WHAT IS REQUIRED =
Would you output all the lines below precisely as they stand, leaving each picture out?

DATA SEGMENT =
◆ ◆ ◆ ◆ ◆ ◆ ◆
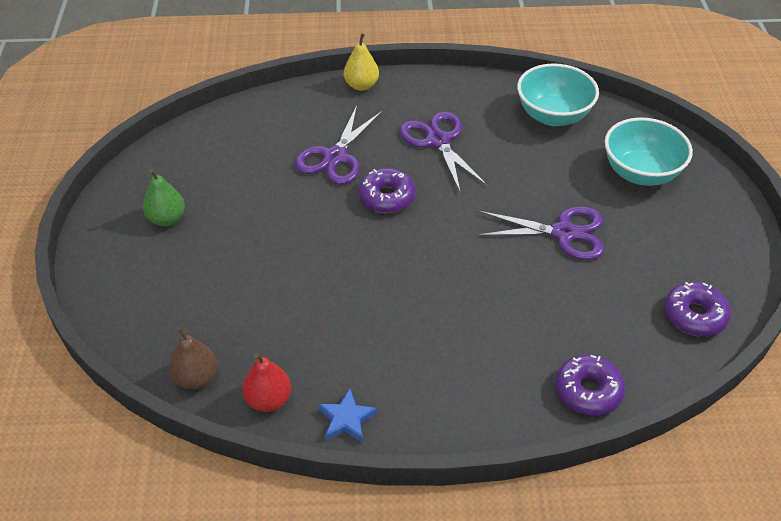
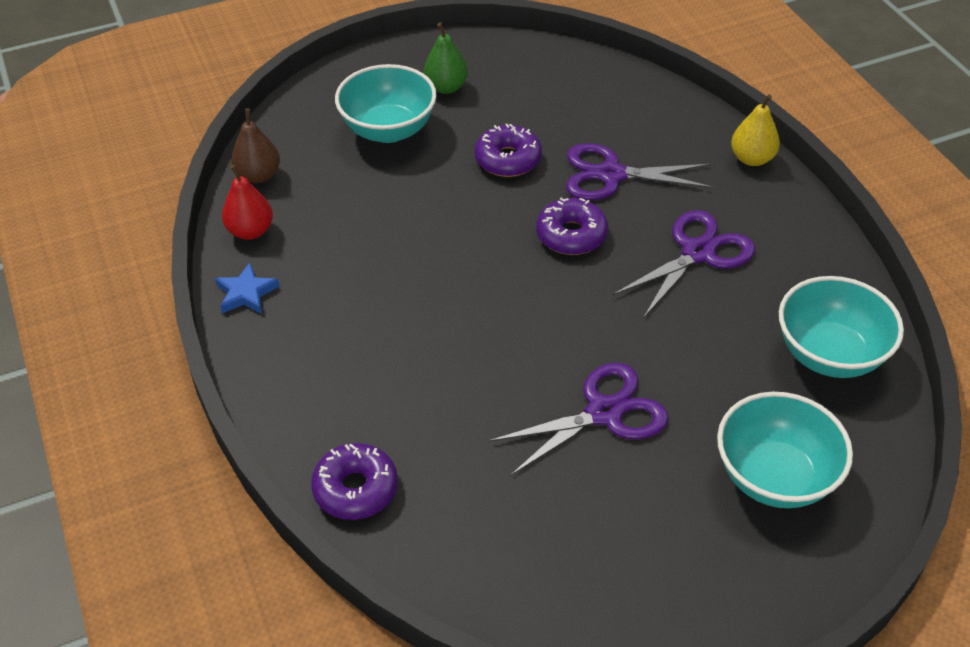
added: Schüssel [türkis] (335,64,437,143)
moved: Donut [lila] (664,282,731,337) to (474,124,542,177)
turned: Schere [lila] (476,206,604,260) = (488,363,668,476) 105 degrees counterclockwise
◆ ◆ ◆ ◆ ◆ ◆ ◆
ANSWER SECTION =
added: Schüssel [türkis] (335,64,437,143)
moved: Donut [lila] (664,282,731,337) to (474,124,542,177)
turned: Schere [lila] (476,206,604,260) = (488,363,668,476) 105 degrees counterclockwise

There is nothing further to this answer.